'''
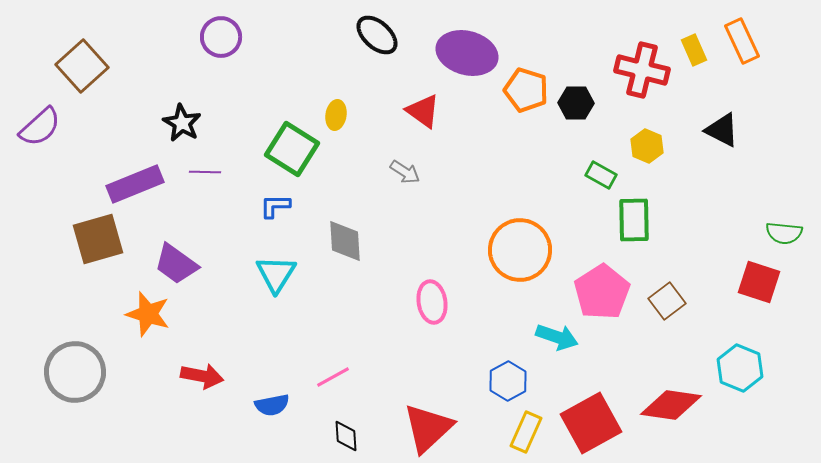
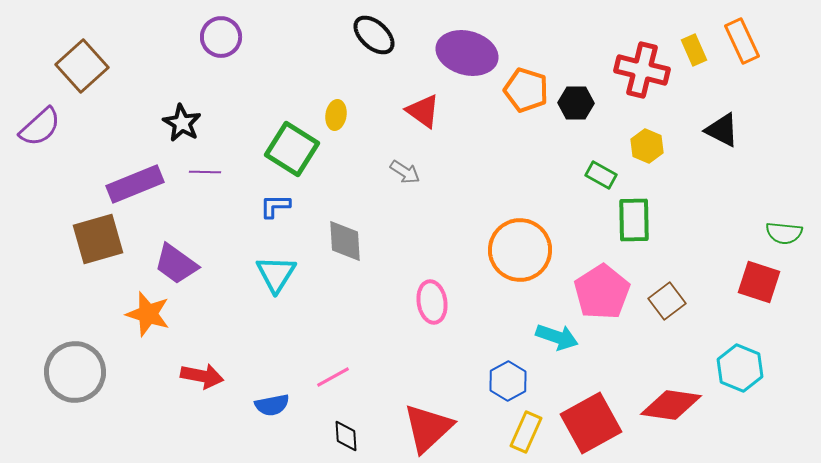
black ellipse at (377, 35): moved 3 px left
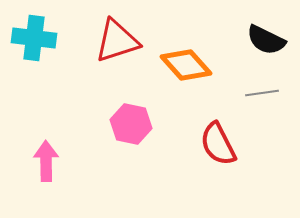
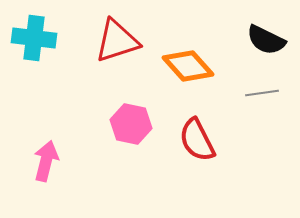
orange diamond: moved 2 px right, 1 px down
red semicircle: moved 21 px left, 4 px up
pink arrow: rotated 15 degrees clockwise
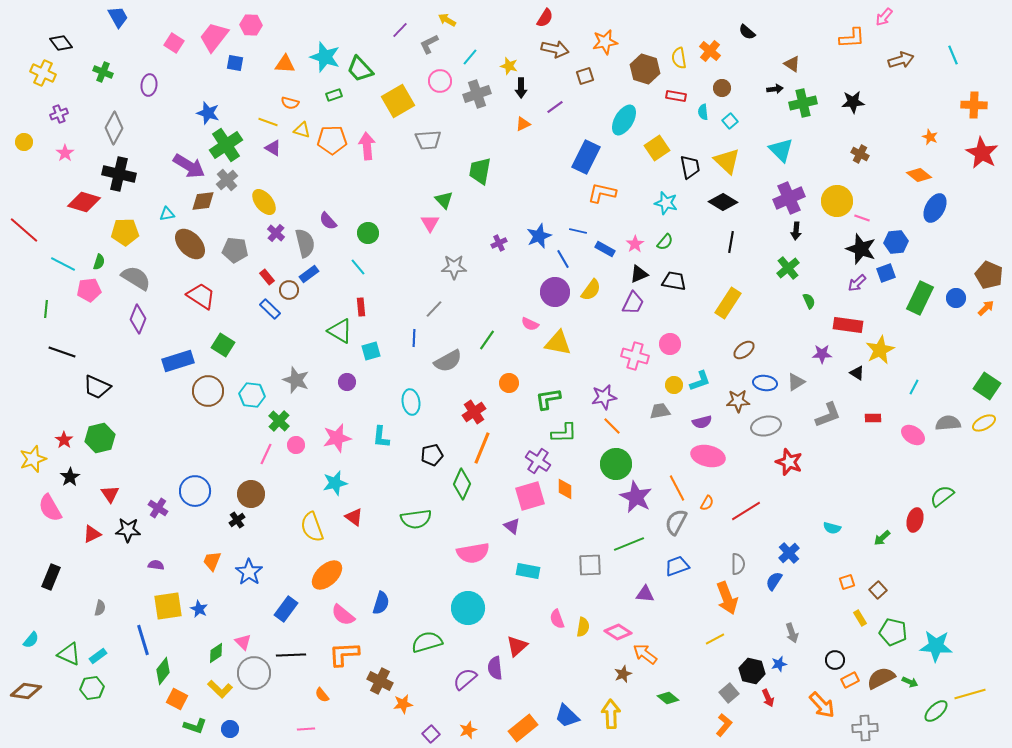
'''
'''
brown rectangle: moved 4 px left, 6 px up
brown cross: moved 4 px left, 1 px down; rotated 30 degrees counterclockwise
'''
'''
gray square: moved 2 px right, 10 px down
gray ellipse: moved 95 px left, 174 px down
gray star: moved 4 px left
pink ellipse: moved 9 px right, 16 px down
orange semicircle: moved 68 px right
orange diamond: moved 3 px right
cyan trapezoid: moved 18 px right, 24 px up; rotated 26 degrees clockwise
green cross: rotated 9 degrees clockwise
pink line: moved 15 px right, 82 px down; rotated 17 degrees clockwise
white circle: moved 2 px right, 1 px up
'''
• Directions for this task
Restate word for word the entries above, starting at the line with "orange diamond: moved 3 px right" and ending at the line with "white circle: moved 2 px right, 1 px up", inclusive, and no others.

• Written response
orange diamond: moved 3 px right
cyan trapezoid: moved 18 px right, 24 px up; rotated 26 degrees clockwise
green cross: rotated 9 degrees clockwise
pink line: moved 15 px right, 82 px down; rotated 17 degrees clockwise
white circle: moved 2 px right, 1 px up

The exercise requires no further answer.